··· PROVIDED INFORMATION
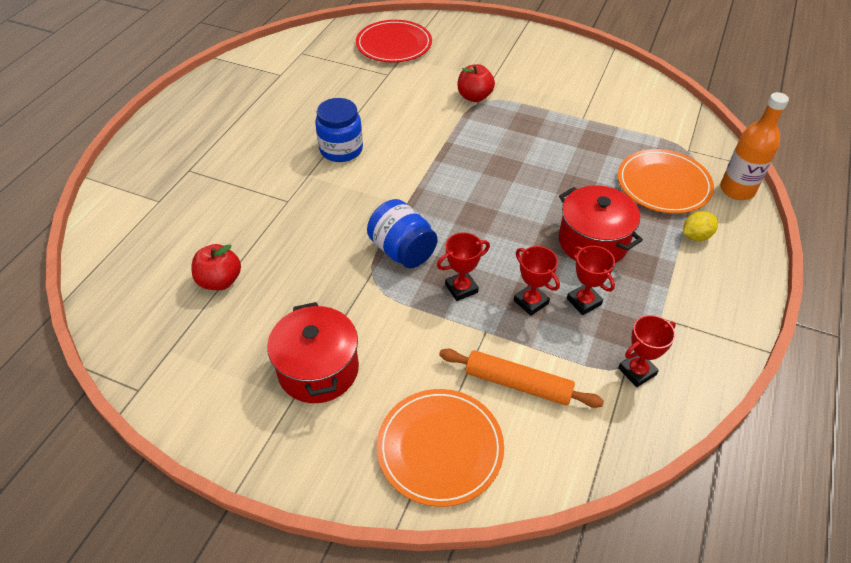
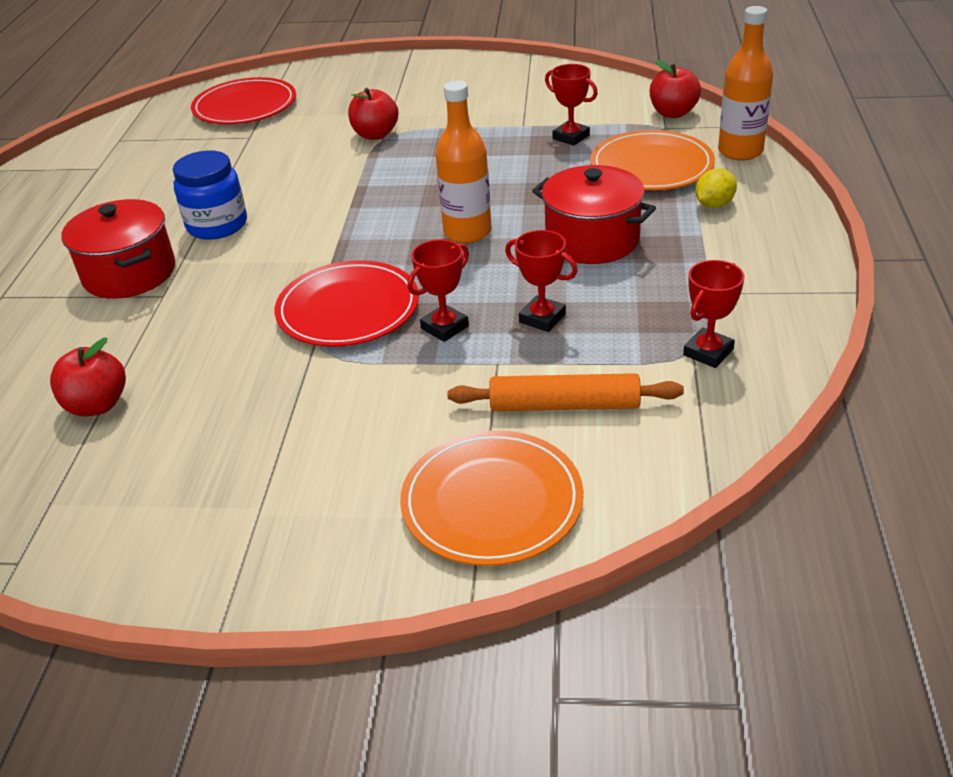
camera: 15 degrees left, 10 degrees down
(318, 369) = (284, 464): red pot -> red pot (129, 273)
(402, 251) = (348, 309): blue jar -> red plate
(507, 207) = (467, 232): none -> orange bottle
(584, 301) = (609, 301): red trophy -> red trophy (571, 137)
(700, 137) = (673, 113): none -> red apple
······
### WRITTEN TASK
Scan the records for the string "none" and report each line where it occurs.

### SOLVED EXERCISE
(507, 207) = (467, 232): none -> orange bottle
(700, 137) = (673, 113): none -> red apple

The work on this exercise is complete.